• **Exercise description**
Only a number is wanted here: the number of lines of the data that include "scissors".

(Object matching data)

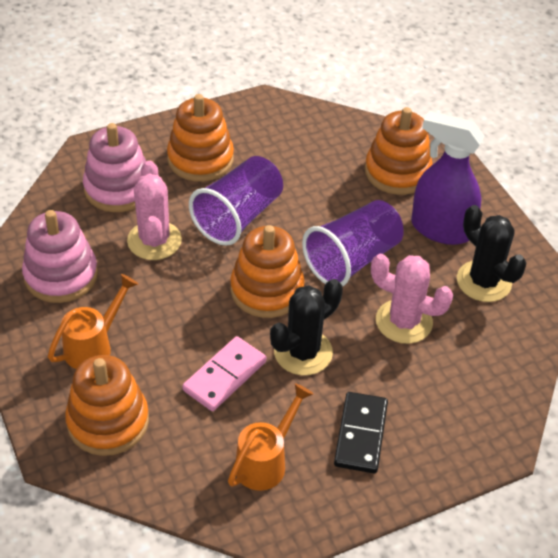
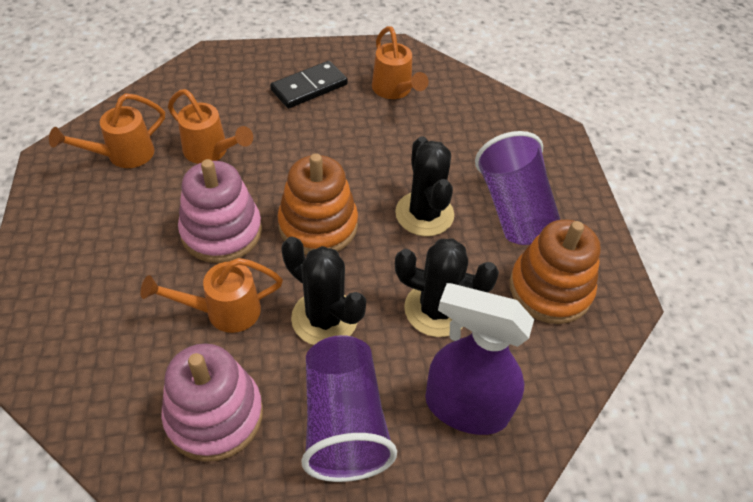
black cactus: 2 -> 3
orange stacking toy: 4 -> 2
orange watering can: 2 -> 4
pink cactus: 2 -> 0
pink domino: 1 -> 0

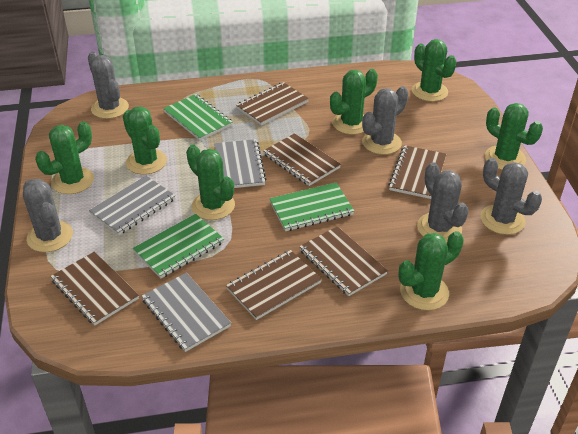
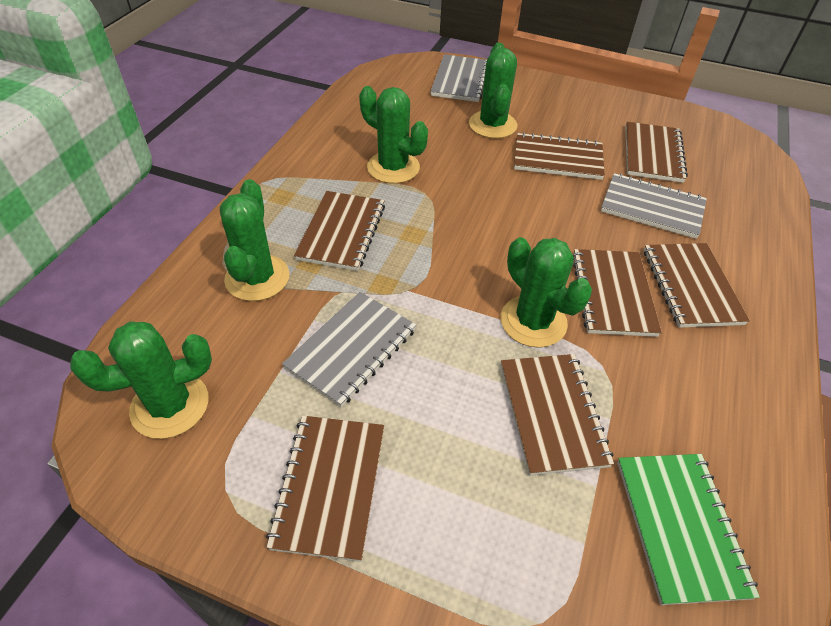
brown notebook: 6 -> 7
green cactus: 7 -> 5
green notebook: 3 -> 1
grey cactus: 5 -> 0

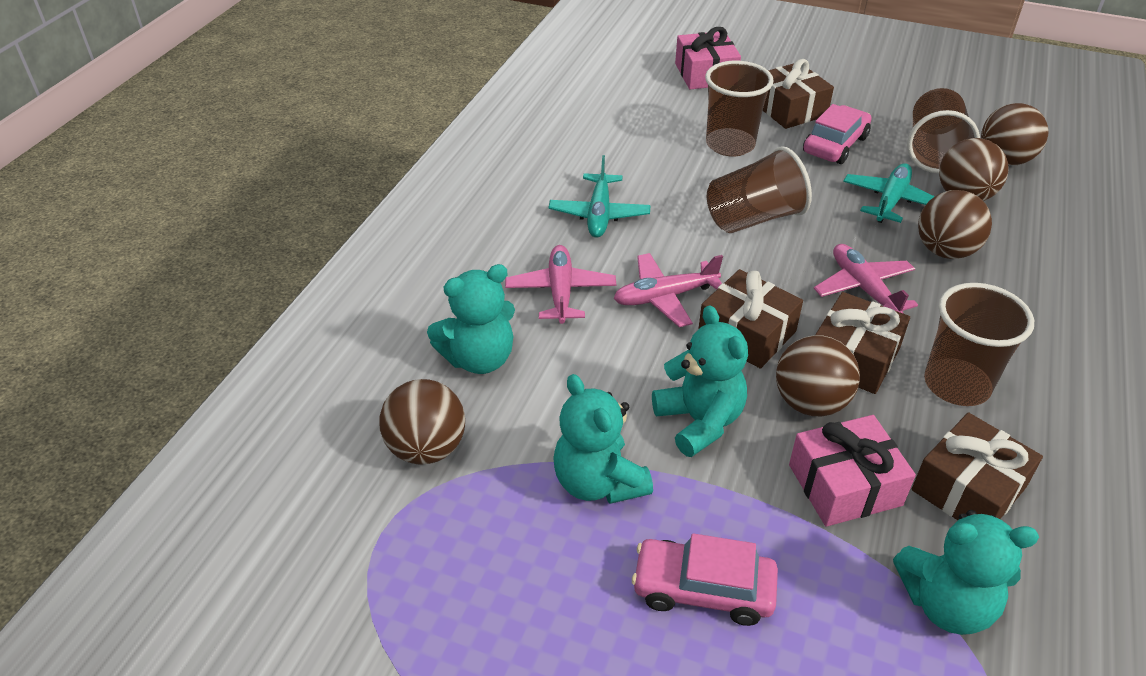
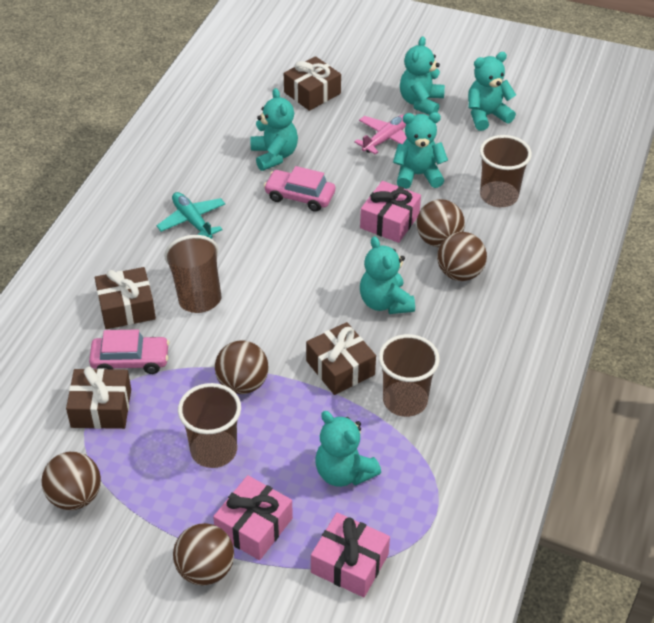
pink gift: 2 -> 3
pink plane: 3 -> 1
turquoise plane: 2 -> 1
turquoise teddy bear: 4 -> 6

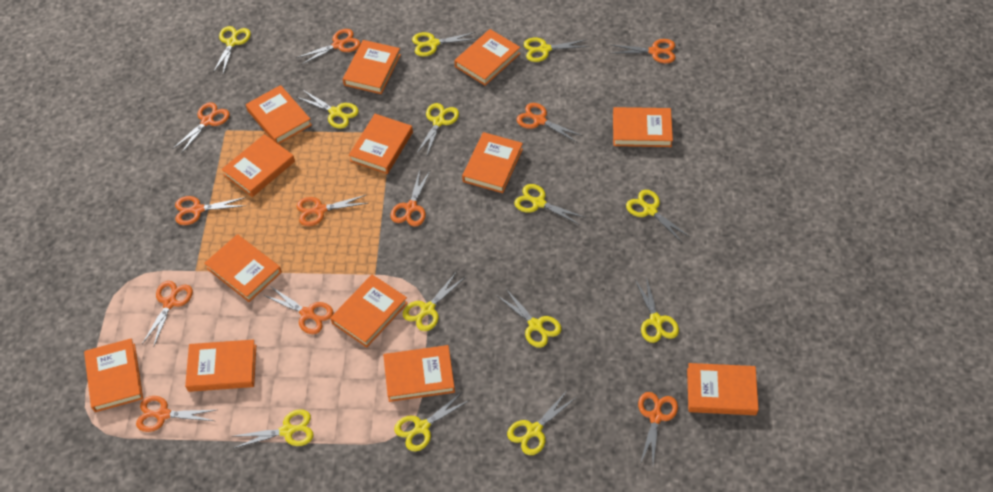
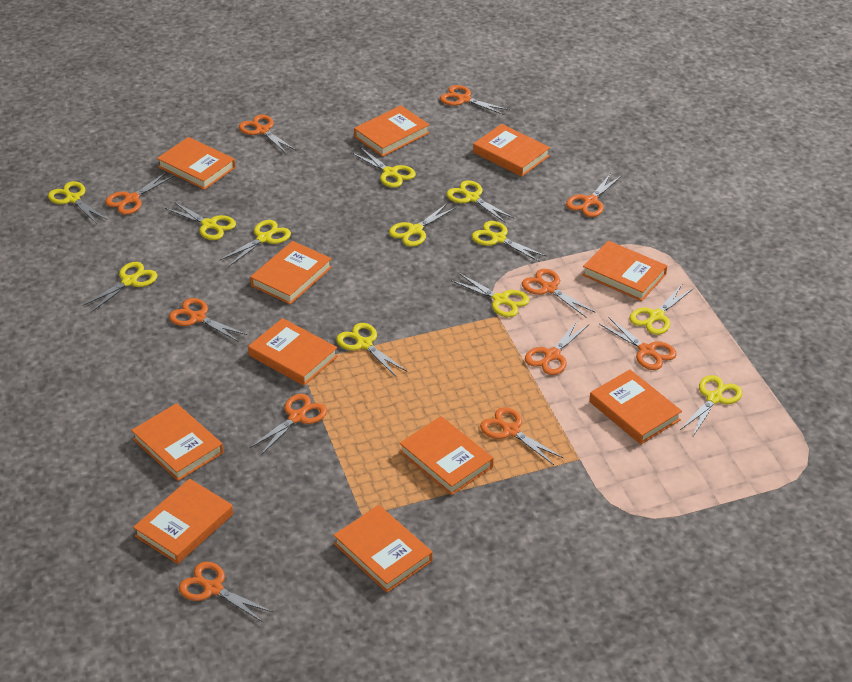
orange book: 13 -> 11
yellow scissors: 13 -> 12

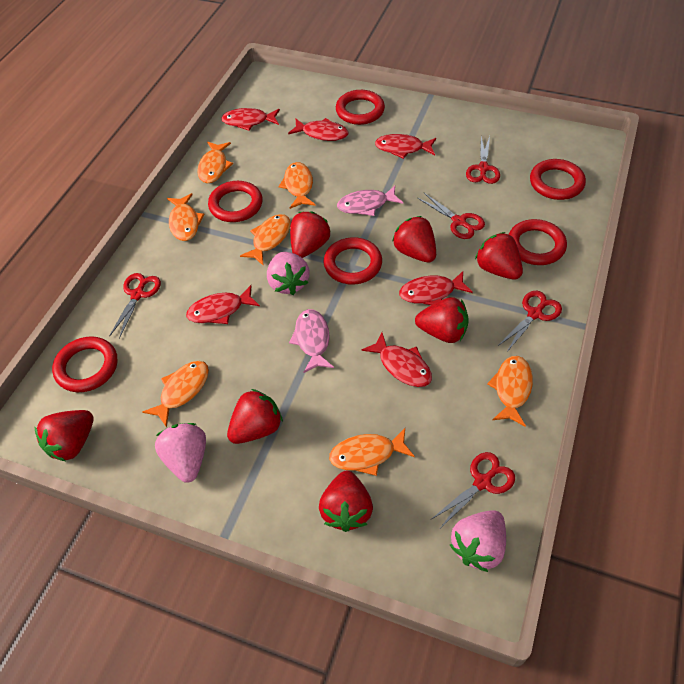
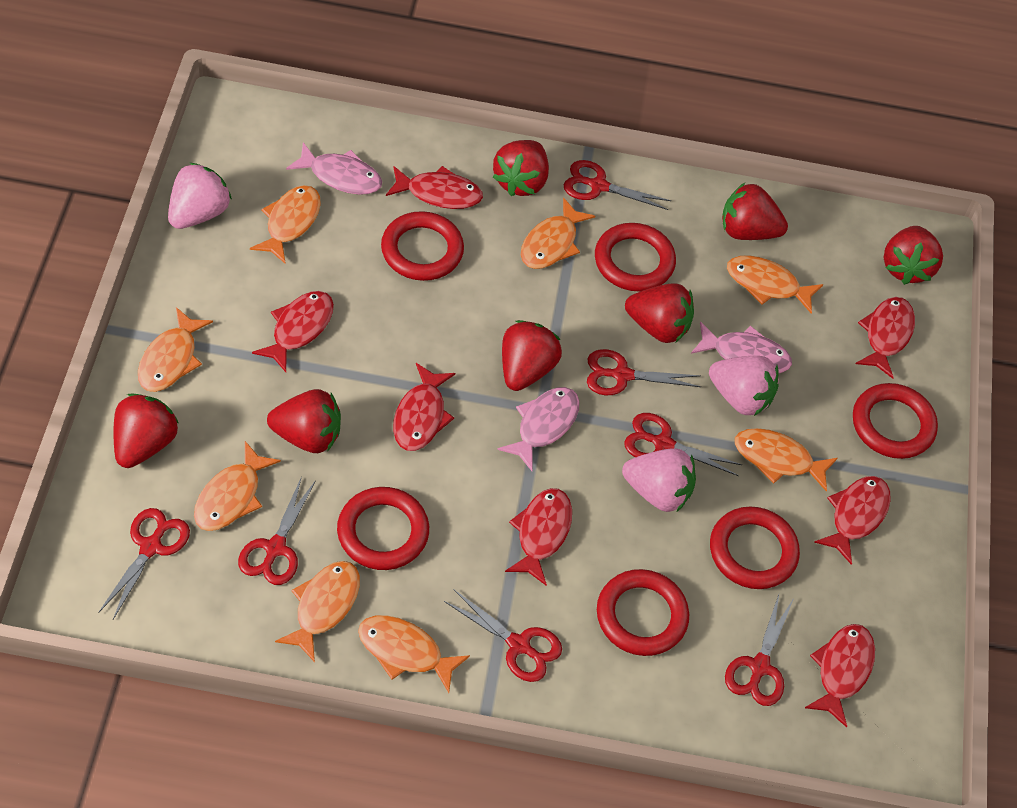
orange fish: 7 -> 8
pink fish: 2 -> 3
red fish: 6 -> 7
red scissors: 5 -> 7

• **Answer to this task**
2